■ **GIVEN PROBLEM**: Return all of the rows below word for word, leaving out the pictures.

Spatial relationship records:
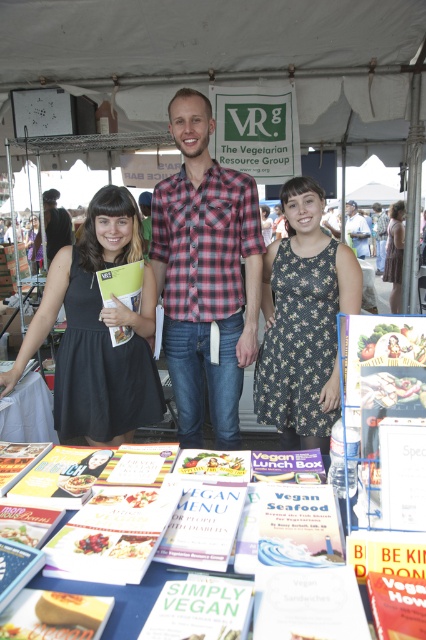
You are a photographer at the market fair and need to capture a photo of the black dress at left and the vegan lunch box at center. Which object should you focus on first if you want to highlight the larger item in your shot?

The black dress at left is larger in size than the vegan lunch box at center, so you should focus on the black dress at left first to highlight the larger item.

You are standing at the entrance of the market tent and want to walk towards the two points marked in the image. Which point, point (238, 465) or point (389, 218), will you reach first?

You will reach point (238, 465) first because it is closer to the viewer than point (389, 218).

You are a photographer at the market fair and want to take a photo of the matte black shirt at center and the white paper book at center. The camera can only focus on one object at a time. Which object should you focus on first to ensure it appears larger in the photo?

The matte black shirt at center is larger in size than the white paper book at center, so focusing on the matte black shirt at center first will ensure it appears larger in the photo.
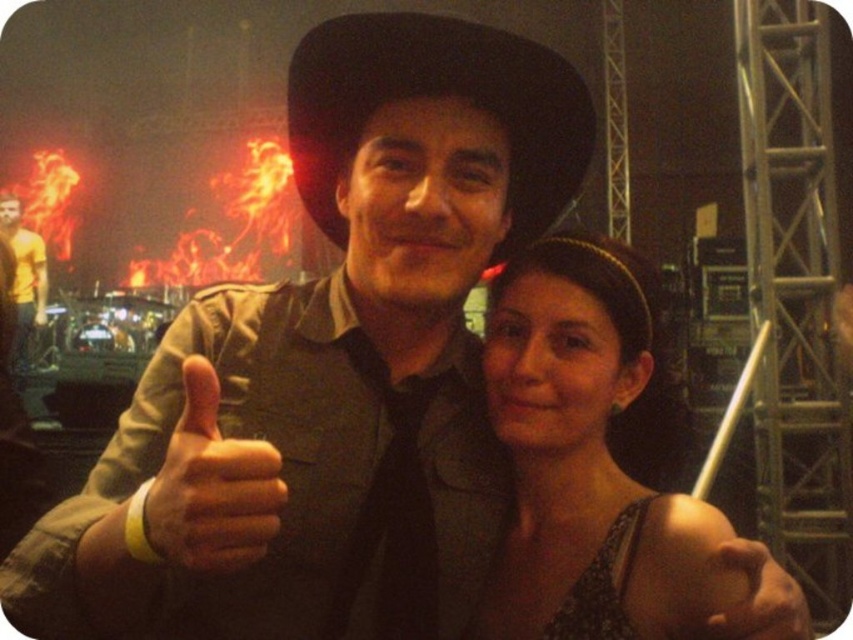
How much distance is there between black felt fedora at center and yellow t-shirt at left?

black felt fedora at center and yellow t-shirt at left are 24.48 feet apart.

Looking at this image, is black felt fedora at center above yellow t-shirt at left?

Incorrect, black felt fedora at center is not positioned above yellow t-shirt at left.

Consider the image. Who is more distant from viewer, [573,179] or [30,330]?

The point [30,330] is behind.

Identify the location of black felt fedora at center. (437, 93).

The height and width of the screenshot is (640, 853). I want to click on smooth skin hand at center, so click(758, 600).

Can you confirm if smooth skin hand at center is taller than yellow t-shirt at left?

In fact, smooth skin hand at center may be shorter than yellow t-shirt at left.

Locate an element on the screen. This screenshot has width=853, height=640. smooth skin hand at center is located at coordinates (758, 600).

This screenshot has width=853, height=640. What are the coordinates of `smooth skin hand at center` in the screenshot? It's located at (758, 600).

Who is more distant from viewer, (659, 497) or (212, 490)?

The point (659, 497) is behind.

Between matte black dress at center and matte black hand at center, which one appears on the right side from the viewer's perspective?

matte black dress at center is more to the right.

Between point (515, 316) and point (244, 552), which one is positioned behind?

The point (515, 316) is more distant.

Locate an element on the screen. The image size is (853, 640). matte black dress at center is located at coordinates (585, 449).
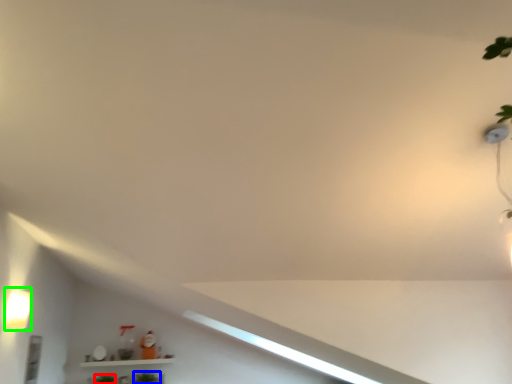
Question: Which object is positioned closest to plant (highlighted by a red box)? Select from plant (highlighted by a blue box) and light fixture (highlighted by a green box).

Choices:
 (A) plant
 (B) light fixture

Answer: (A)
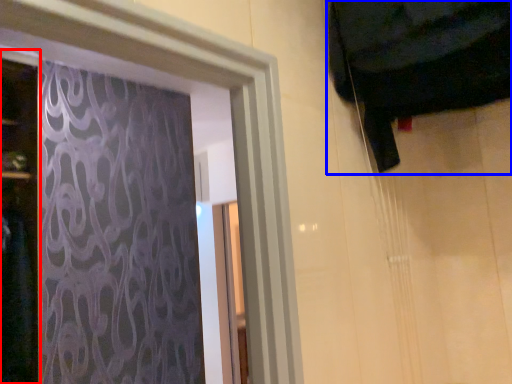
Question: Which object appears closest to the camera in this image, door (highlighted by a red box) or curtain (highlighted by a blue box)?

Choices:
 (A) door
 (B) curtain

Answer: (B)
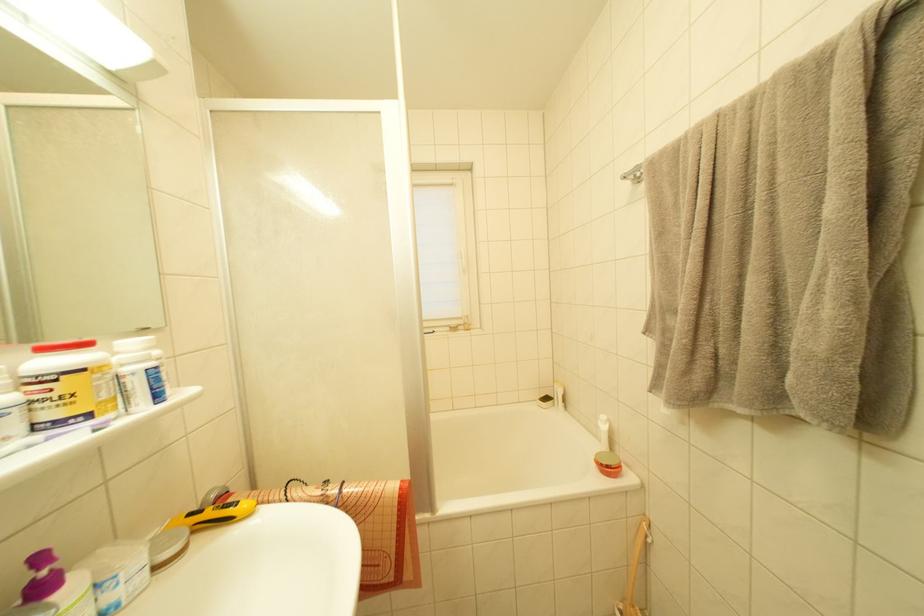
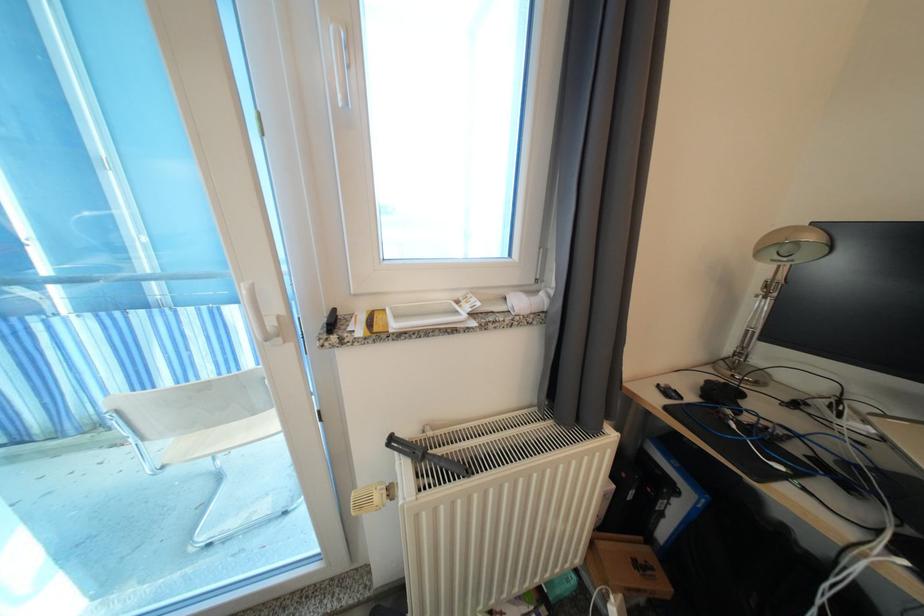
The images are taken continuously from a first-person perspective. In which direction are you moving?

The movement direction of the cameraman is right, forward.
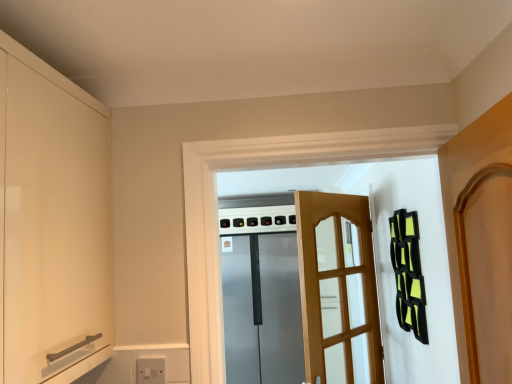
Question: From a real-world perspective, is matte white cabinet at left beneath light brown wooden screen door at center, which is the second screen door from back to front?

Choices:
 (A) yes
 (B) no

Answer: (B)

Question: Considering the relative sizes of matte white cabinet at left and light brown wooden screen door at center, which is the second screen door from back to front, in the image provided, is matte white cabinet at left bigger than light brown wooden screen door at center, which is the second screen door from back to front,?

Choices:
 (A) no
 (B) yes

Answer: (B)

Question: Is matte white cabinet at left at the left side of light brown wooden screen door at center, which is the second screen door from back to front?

■ **ANSWER TO THE PROBLEM**:
You are a photographer at the market fair and need to capture a photo of the black dress at left and the vegan lunch box at center. Which object should you focus on first if you want to highlight the larger item in your shot?

The black dress at left is larger in size than the vegan lunch box at center, so you should focus on the black dress at left first to highlight the larger item.

You are standing at the entrance of the market tent and want to walk towards the two points marked in the image. Which point, point (238, 465) or point (389, 218), will you reach first?

You will reach point (238, 465) first because it is closer to the viewer than point (389, 218).

You are a photographer at the market fair and want to take a photo of the matte black shirt at center and the white paper book at center. The camera can only focus on one object at a time. Which object should you focus on first to ensure it appears larger in the photo?

The matte black shirt at center is larger in size than the white paper book at center, so focusing on the matte black shirt at center first will ensure it appears larger in the photo.
How much distance is there between black felt fedora at center and yellow t-shirt at left?

black felt fedora at center and yellow t-shirt at left are 24.48 feet apart.

Looking at this image, is black felt fedora at center above yellow t-shirt at left?

Incorrect, black felt fedora at center is not positioned above yellow t-shirt at left.

Consider the image. Who is more distant from viewer, [573,179] or [30,330]?

The point [30,330] is behind.

Identify the location of black felt fedora at center. (437, 93).

The height and width of the screenshot is (640, 853). I want to click on smooth skin hand at center, so click(758, 600).

Can you confirm if smooth skin hand at center is taller than yellow t-shirt at left?

In fact, smooth skin hand at center may be shorter than yellow t-shirt at left.

Locate an element on the screen. This screenshot has width=853, height=640. smooth skin hand at center is located at coordinates (758, 600).

This screenshot has width=853, height=640. What are the coordinates of `smooth skin hand at center` in the screenshot? It's located at (758, 600).

Who is more distant from viewer, (659, 497) or (212, 490)?

The point (659, 497) is behind.

Between matte black dress at center and matte black hand at center, which one appears on the right side from the viewer's perspective?

matte black dress at center is more to the right.

Between point (515, 316) and point (244, 552), which one is positioned behind?

The point (515, 316) is more distant.

Locate an element on the screen. The image size is (853, 640). matte black dress at center is located at coordinates (585, 449).
Question: Which object is positioned closest to plant (highlighted by a red box)? Select from plant (highlighted by a blue box) and light fixture (highlighted by a green box).

Choices:
 (A) plant
 (B) light fixture

Answer: (A)
Question: Which object appears closest to the camera in this image, door (highlighted by a red box) or curtain (highlighted by a blue box)?

Choices:
 (A) door
 (B) curtain

Answer: (B)
The images are taken continuously from a first-person perspective. In which direction are you moving?

The movement direction of the cameraman is right, forward.
Question: From a real-world perspective, is matte white cabinet at left beneath light brown wooden screen door at center, which is the second screen door from back to front?

Choices:
 (A) yes
 (B) no

Answer: (B)

Question: Considering the relative sizes of matte white cabinet at left and light brown wooden screen door at center, which is the second screen door from back to front, in the image provided, is matte white cabinet at left bigger than light brown wooden screen door at center, which is the second screen door from back to front,?

Choices:
 (A) no
 (B) yes

Answer: (B)

Question: Is matte white cabinet at left at the left side of light brown wooden screen door at center, which is the second screen door from back to front?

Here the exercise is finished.